Records provided:
"""

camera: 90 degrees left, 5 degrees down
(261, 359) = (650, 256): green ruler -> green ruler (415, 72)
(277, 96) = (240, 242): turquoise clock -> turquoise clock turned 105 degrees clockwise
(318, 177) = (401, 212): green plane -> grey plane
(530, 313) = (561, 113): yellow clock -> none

"""
"""

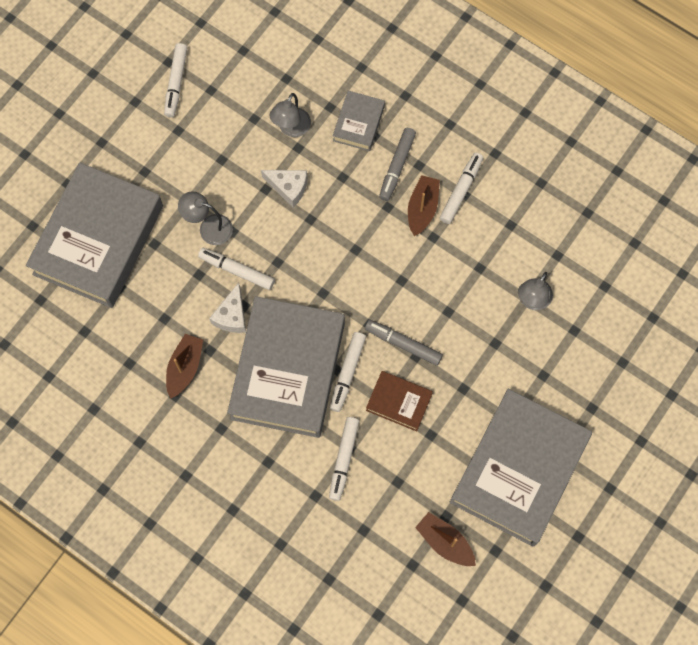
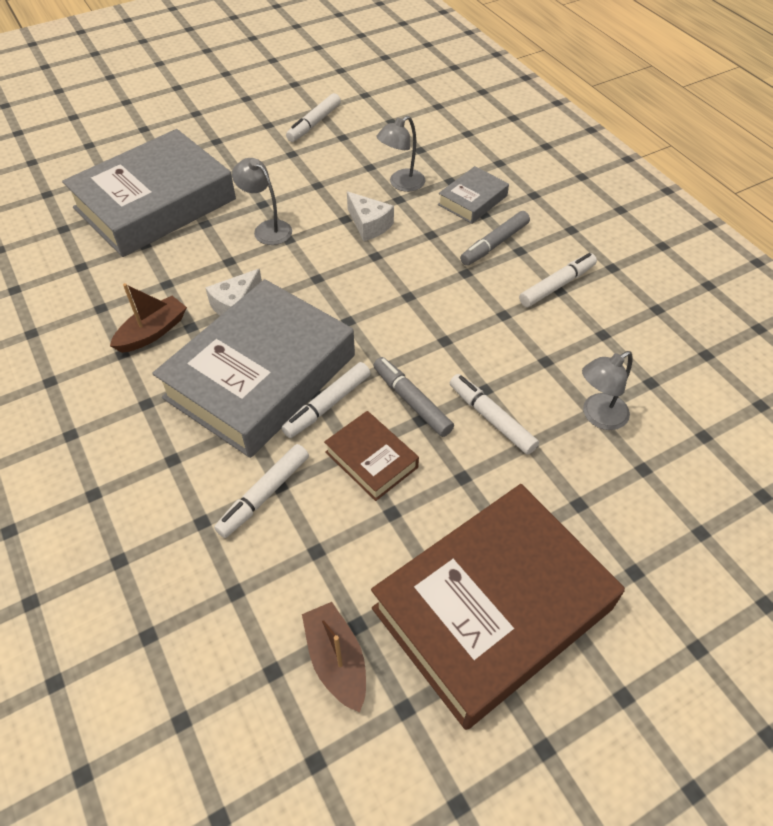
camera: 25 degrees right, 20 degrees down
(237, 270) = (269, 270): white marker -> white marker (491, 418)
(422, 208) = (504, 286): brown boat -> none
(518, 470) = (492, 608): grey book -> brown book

"""
"""

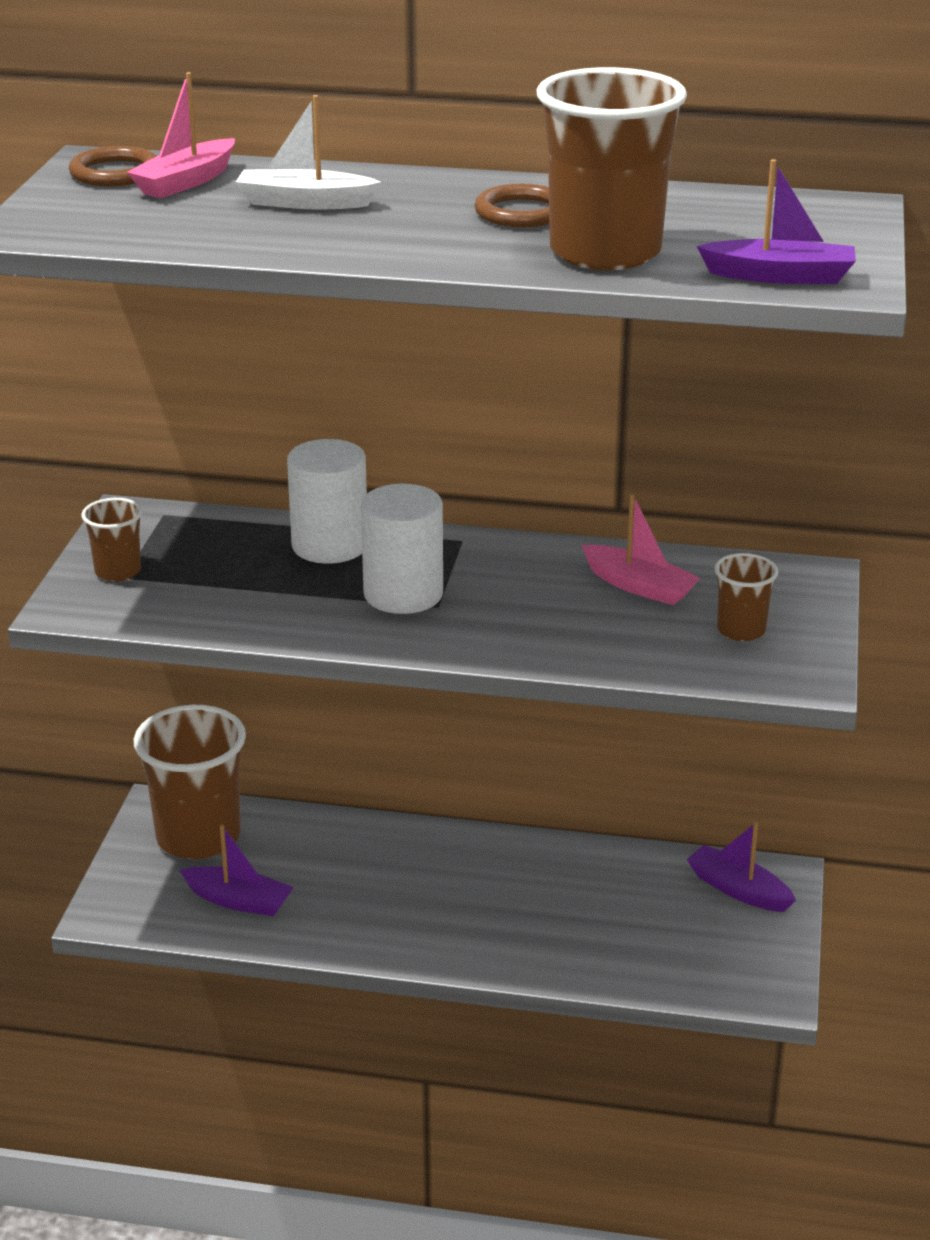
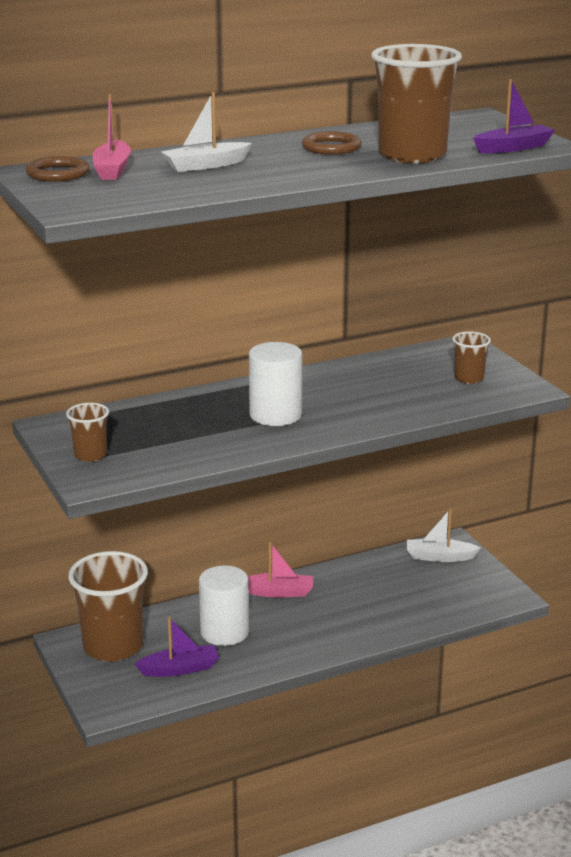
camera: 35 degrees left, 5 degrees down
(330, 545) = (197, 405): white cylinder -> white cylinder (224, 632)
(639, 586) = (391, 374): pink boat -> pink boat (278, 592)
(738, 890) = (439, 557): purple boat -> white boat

"""

Job: What you give back should be exactly the lines of the data above from the line with "(261, 359) = (650, 256): green" through the line with "(530, 313) = (561, 113): yellow clock -> none", both of those included, and nothing more.

Response area:
(261, 359) = (650, 256): green ruler -> green ruler (415, 72)
(277, 96) = (240, 242): turquoise clock -> turquoise clock turned 105 degrees clockwise
(318, 177) = (401, 212): green plane -> grey plane
(530, 313) = (561, 113): yellow clock -> none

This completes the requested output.